◆ Prompt: Search the records below for the word "EMERALD". Pull out each line that has it.

++++ Provided entries ++++

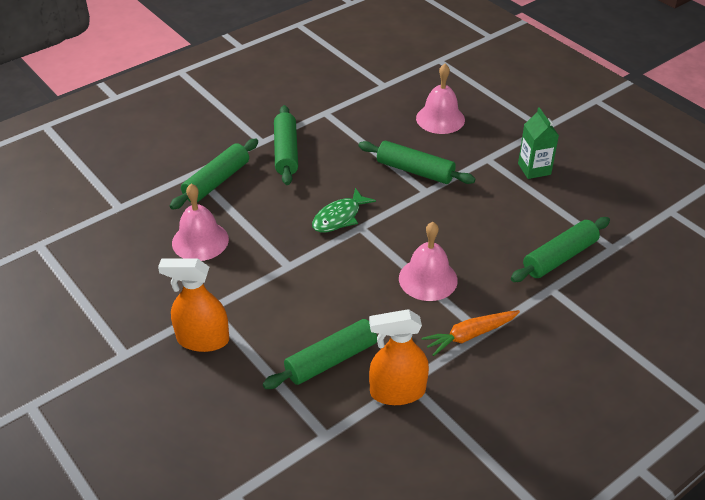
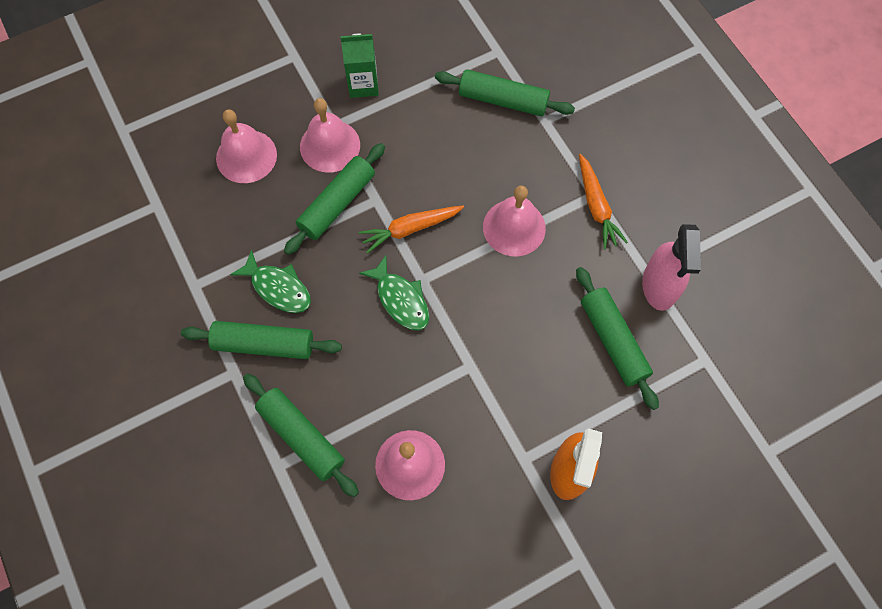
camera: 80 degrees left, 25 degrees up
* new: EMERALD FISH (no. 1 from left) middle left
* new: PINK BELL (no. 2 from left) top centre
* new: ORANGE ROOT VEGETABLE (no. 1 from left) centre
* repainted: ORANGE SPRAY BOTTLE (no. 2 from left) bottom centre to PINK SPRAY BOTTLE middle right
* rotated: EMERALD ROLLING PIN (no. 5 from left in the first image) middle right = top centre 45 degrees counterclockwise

++++

◆ Your solution:
* new: EMERALD FISH (no. 1 from left) middle left
* rotated: EMERALD ROLLING PIN (no. 5 from left in the first image) middle right = top centre 45 degrees counterclockwise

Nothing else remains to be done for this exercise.